WHAT YOU NEED TO DO |
From the records below, copy out each line that has the word "SENSE".

Data items
'''

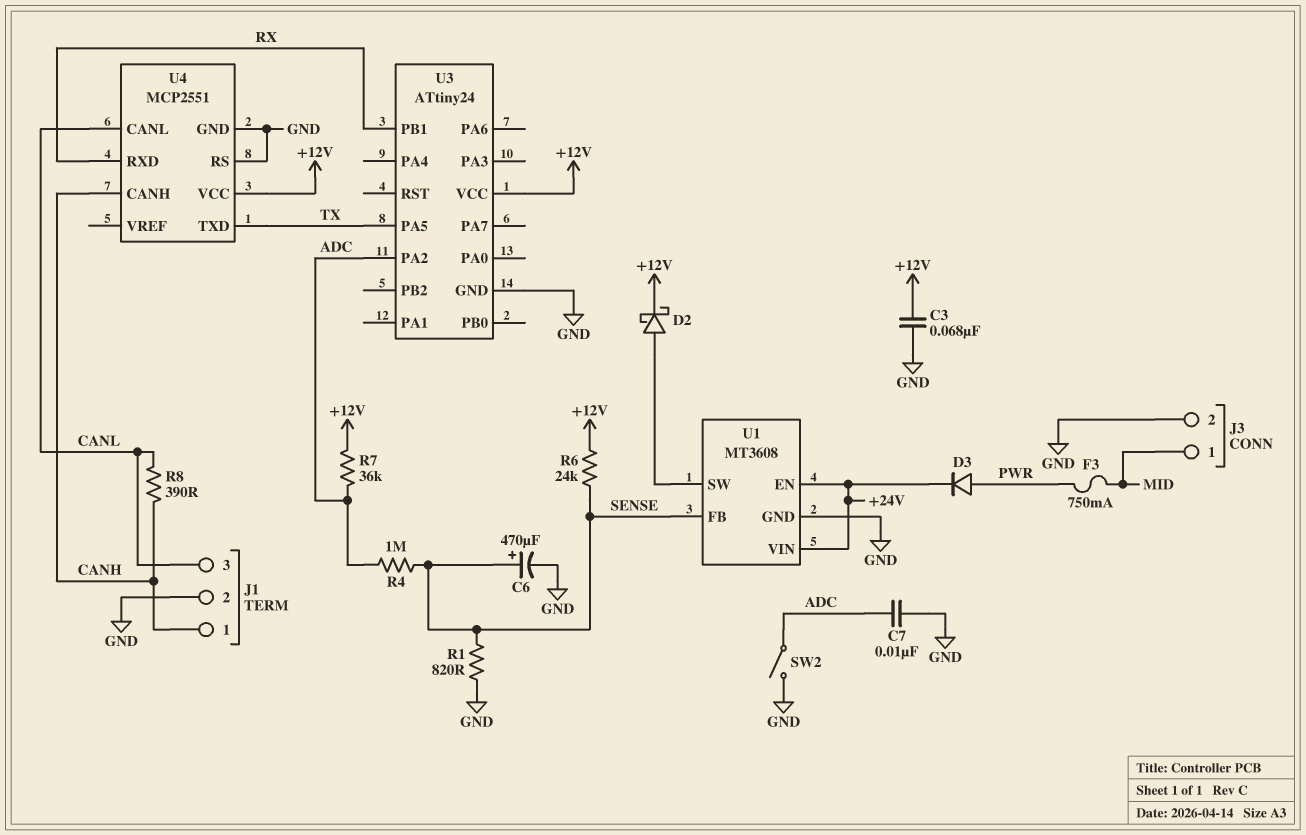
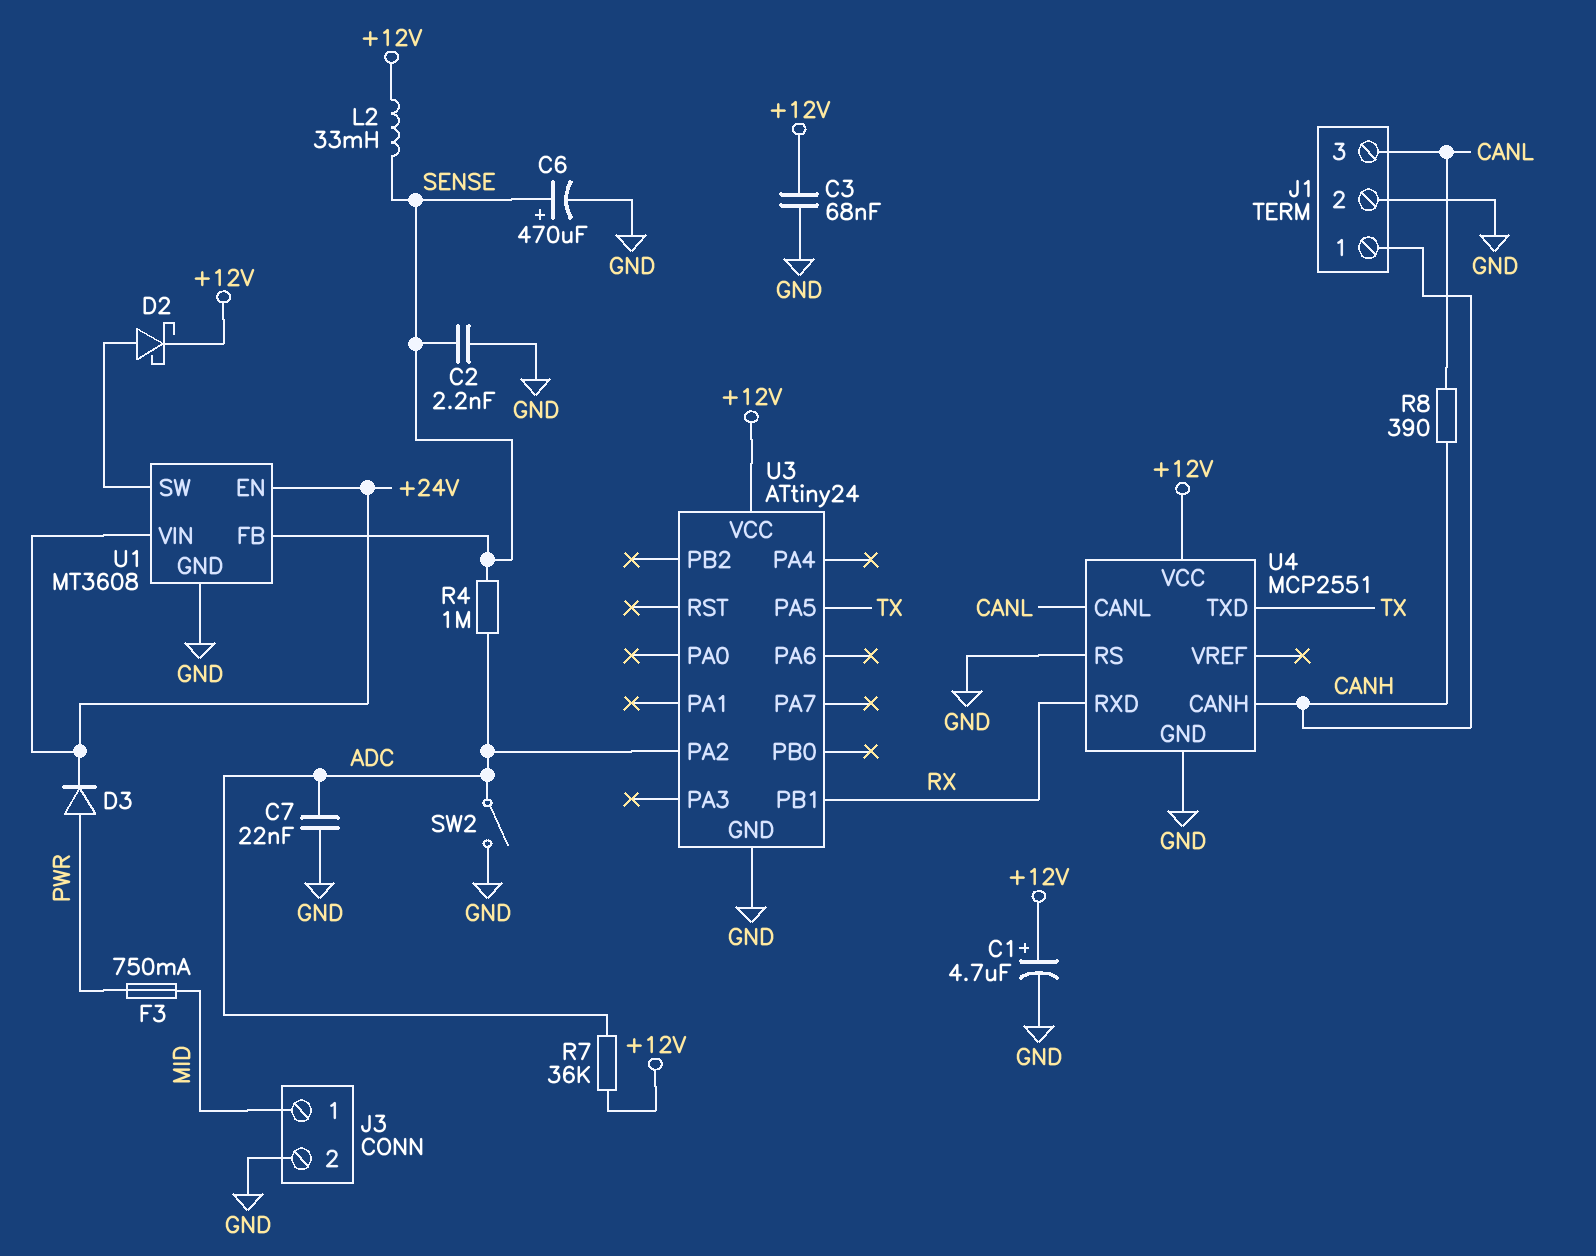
C1: none -> 4.7uF (plus +12V, minus GND)
C2: none -> 2.2nF (GND, SENSE)
C7: 10nF (ADC, GND) -> 22nF (ADC, GND)
L2: none -> 33mH (+12V, SENSE)
R1: 820 (GND, SENSE) -> none
R6: 24k (+12V, SENSE) -> none

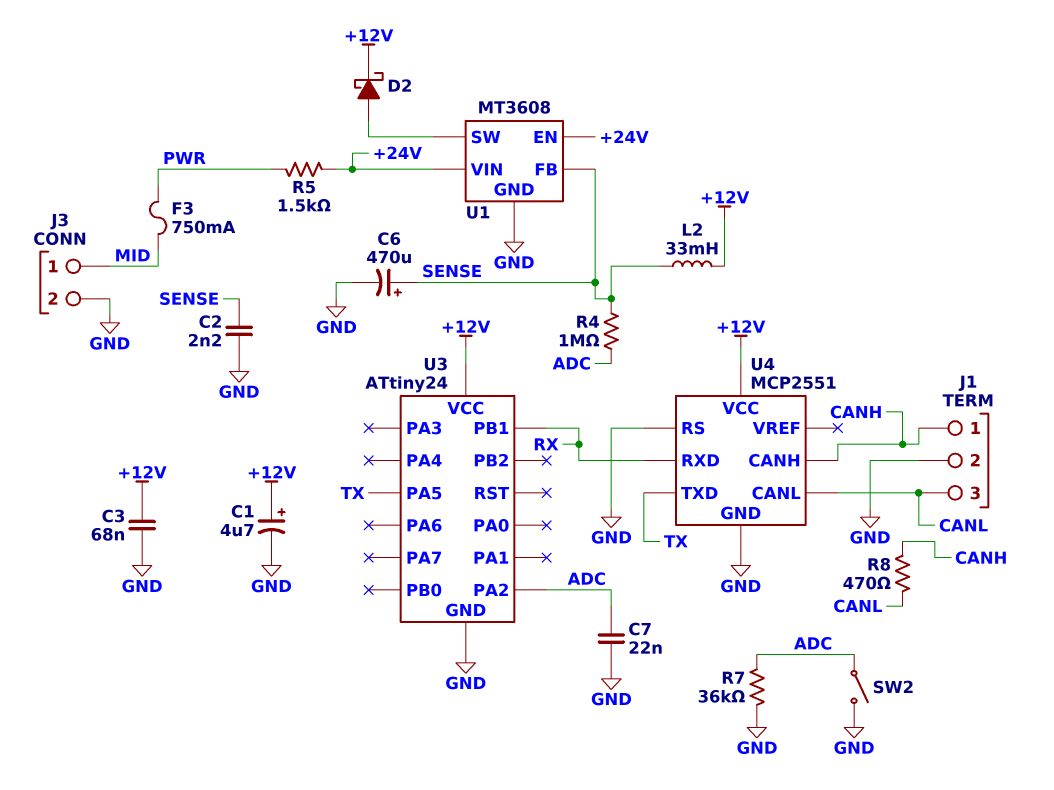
D3: diode (A PWR, K +24V) -> none
R5: none -> 1.5k (+24V, PWR)
R7: 36k (+12V, ADC) -> 36k (ADC, GND)
R8: 390 (CANH, CANL) -> 470 (CANH, CANL)

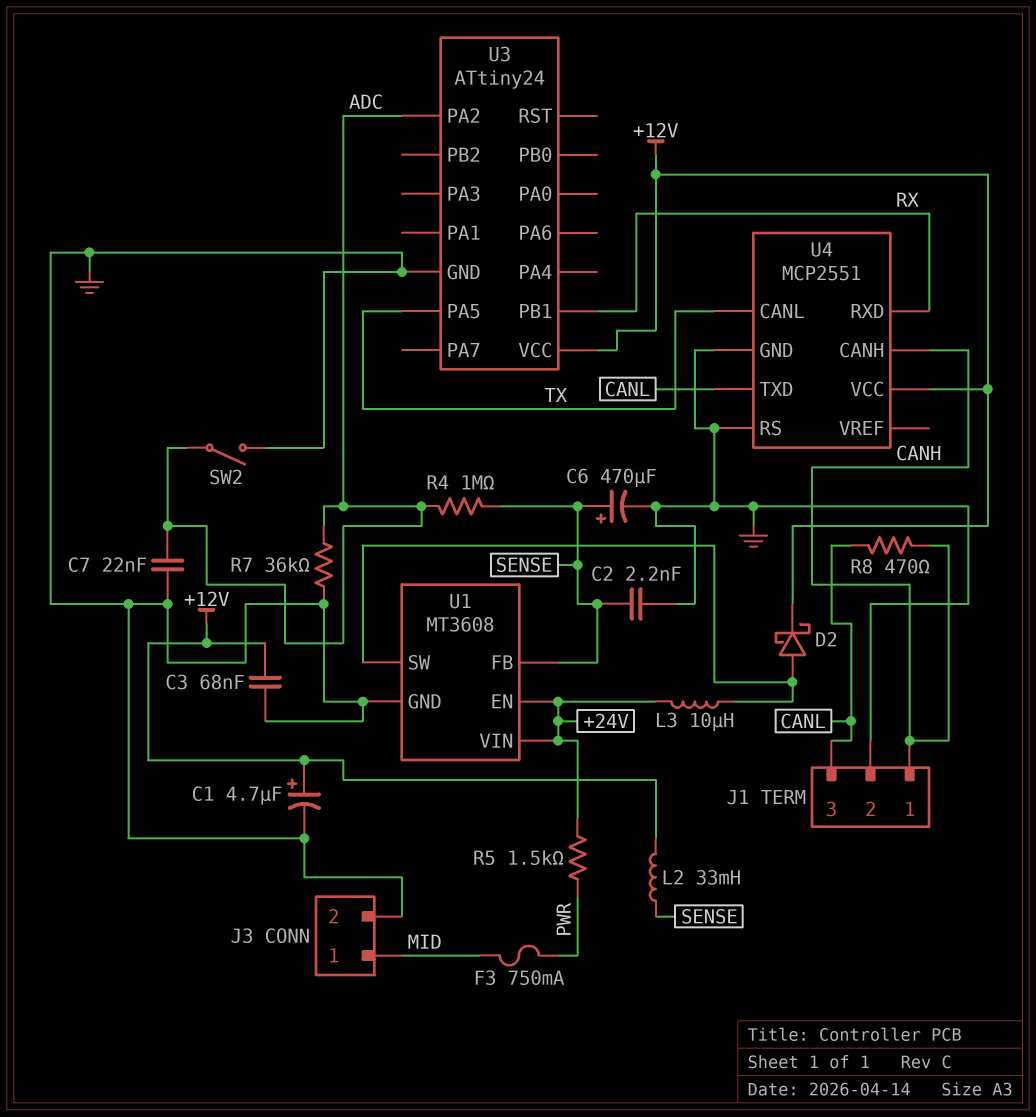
L3: none -> 10uH (+24V, U1/SW)
U4 pin CANL: CANL -> TX
U4 pin TXD: TX -> CANL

'''

SOLUTION TO THE EXERCISE |
C2: none -> 2.2nF (GND, SENSE)
L2: none -> 33mH (+12V, SENSE)
R1: 820 (GND, SENSE) -> none
R6: 24k (+12V, SENSE) -> none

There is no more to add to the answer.